What needs to be done >> Omit all pictures and give the records below again exactly as written.

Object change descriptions
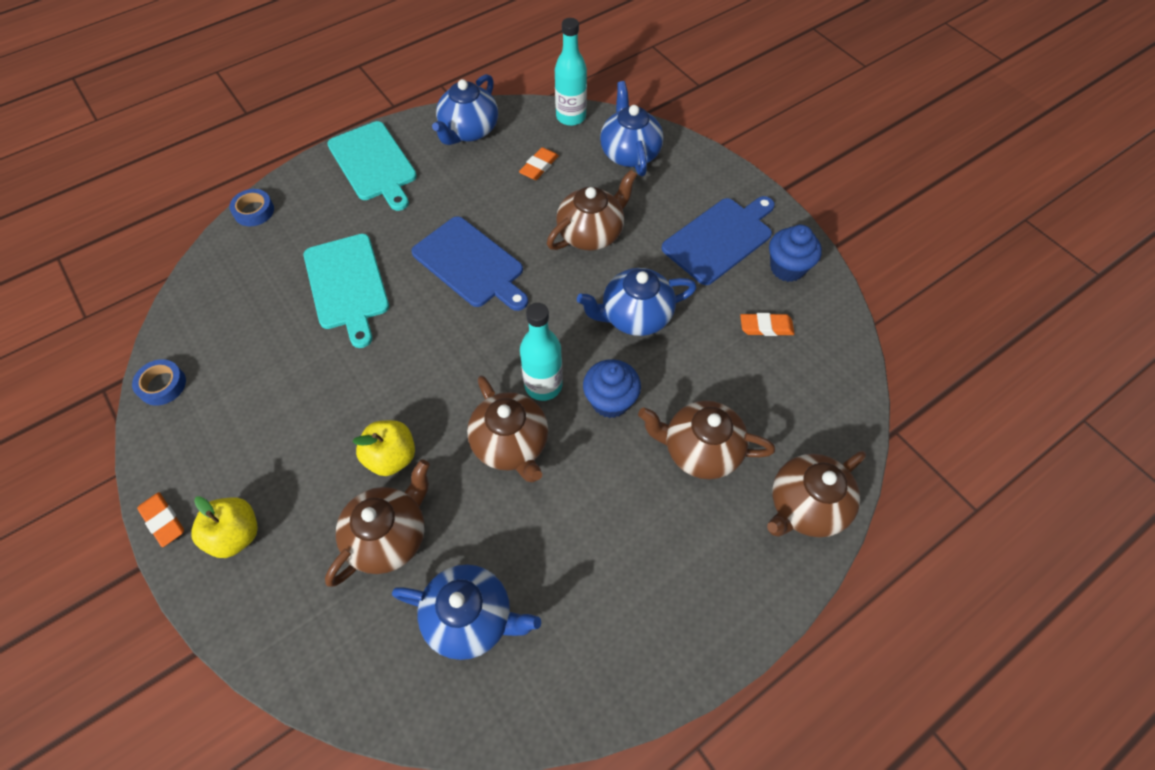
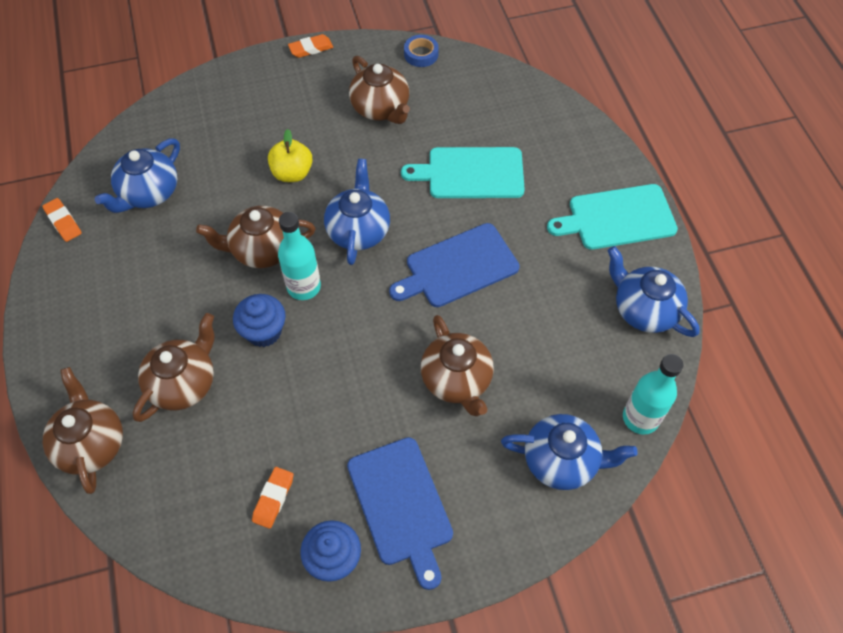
camera: 110 degrees right, 0 degrees up
(236, 535) = (280, 82): yellow apple -> none
(254, 211) = (582, 122): blue tape -> none
(389, 536) = (232, 160): brown teapot -> brown teapot (381, 108)
(539, 166) = (568, 361): orange eraser -> orange eraser (63, 222)
(635, 316) = (340, 383): blue teapot -> blue teapot (358, 230)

Completed exercise >>
camera: 110 degrees right, 0 degrees up
(236, 535) = (280, 82): yellow apple -> none
(254, 211) = (582, 122): blue tape -> none
(389, 536) = (232, 160): brown teapot -> brown teapot (381, 108)
(539, 166) = (568, 361): orange eraser -> orange eraser (63, 222)
(635, 316) = (340, 383): blue teapot -> blue teapot (358, 230)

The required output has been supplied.